Find the lines below holding the word "DRUM" and copy each of them.
##### Extracted entries
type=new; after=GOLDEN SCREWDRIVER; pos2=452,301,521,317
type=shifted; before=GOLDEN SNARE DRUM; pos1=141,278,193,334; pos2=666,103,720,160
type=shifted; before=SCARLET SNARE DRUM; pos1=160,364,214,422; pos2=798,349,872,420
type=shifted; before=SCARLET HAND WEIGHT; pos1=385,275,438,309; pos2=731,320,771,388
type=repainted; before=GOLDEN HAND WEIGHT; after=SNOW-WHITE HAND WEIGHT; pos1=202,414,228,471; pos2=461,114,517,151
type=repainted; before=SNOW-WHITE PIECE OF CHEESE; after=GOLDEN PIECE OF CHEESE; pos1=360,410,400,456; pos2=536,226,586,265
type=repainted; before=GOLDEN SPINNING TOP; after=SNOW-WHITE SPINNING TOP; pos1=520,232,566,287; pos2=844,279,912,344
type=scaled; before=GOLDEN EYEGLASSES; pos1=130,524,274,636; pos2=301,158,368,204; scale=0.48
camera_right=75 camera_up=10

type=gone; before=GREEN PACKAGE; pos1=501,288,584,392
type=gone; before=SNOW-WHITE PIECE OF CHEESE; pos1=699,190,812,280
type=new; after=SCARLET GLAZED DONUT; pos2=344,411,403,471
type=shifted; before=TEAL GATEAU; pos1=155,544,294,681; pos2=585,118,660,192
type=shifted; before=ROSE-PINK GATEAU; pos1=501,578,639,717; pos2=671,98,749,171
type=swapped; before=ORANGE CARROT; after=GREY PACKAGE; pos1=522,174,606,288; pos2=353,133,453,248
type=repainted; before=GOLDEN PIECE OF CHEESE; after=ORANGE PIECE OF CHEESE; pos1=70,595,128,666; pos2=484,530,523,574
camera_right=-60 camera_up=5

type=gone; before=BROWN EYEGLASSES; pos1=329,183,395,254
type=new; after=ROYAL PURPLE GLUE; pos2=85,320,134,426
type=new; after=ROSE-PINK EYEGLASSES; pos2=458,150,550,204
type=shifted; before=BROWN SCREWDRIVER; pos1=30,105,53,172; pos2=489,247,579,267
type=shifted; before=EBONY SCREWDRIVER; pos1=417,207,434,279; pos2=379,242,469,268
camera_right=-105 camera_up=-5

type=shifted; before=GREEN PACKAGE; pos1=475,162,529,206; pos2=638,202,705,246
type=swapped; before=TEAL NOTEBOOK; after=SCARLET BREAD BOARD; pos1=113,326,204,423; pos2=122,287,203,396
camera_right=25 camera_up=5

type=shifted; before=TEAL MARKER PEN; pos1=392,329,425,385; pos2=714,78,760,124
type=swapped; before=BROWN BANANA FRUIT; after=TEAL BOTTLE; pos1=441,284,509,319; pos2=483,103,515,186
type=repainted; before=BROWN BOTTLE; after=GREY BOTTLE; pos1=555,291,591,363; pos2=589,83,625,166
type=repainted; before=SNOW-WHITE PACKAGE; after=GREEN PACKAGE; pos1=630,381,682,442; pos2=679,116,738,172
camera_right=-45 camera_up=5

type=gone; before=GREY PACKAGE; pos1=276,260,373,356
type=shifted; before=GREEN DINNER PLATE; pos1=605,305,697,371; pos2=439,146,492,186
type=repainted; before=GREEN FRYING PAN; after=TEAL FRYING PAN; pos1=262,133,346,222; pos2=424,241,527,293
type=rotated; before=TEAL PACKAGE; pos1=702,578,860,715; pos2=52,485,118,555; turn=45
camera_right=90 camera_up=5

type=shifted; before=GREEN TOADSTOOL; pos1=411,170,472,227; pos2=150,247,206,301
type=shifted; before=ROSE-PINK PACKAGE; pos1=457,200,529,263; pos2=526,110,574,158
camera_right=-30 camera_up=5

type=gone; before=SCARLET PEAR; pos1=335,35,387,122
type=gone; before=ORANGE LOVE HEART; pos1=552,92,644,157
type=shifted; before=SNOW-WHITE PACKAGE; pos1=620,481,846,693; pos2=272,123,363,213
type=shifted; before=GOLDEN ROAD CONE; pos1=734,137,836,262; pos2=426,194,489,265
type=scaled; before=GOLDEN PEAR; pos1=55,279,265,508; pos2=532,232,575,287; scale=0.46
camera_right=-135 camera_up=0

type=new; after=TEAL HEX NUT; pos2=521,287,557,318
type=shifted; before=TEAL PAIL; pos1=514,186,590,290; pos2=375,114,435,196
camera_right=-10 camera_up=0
##########
# Task answer
type=shifted; before=GOLDEN SNARE DRUM; pos1=141,278,193,334; pos2=666,103,720,160
type=shifted; before=SCARLET SNARE DRUM; pos1=160,364,214,422; pos2=798,349,872,420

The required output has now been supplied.